◆ Exercise input
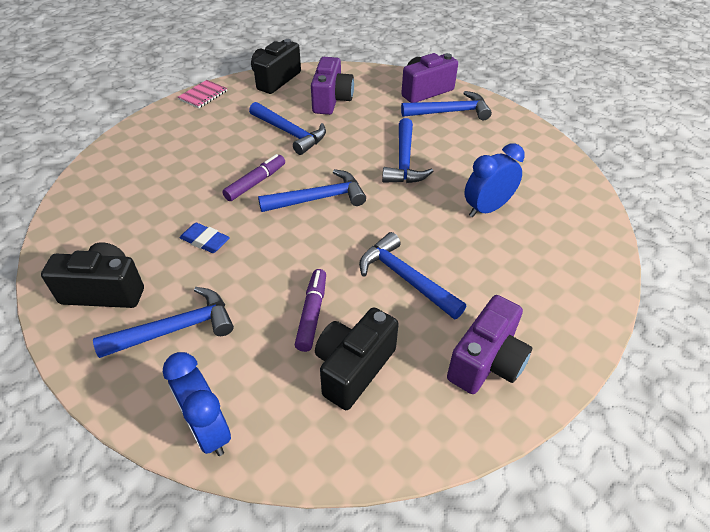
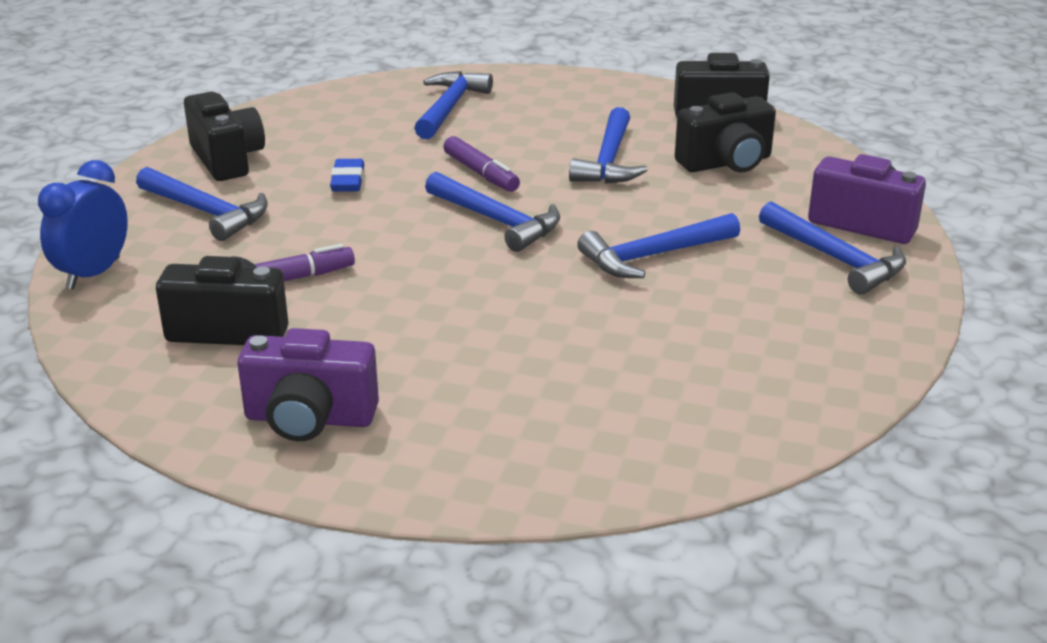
camera: 60 degrees right, 15 degrees down
(203, 95) = (613, 84): pink notebook -> none
(256, 182) = (481, 173): purple marker -> purple marker turned 45 degrees clockwise
(331, 100) = (726, 163): purple camera -> black camera
(405, 278) = (407, 323): blue hammer -> blue hammer (449, 107)
(487, 209) = (621, 349): blue clock -> none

◆ Requirement
Repeat each of the records exactly as written, except for the pictures, which are to be left out.

◆ Expected answer
camera: 60 degrees right, 15 degrees down
(203, 95) = (613, 84): pink notebook -> none
(256, 182) = (481, 173): purple marker -> purple marker turned 45 degrees clockwise
(331, 100) = (726, 163): purple camera -> black camera
(405, 278) = (407, 323): blue hammer -> blue hammer (449, 107)
(487, 209) = (621, 349): blue clock -> none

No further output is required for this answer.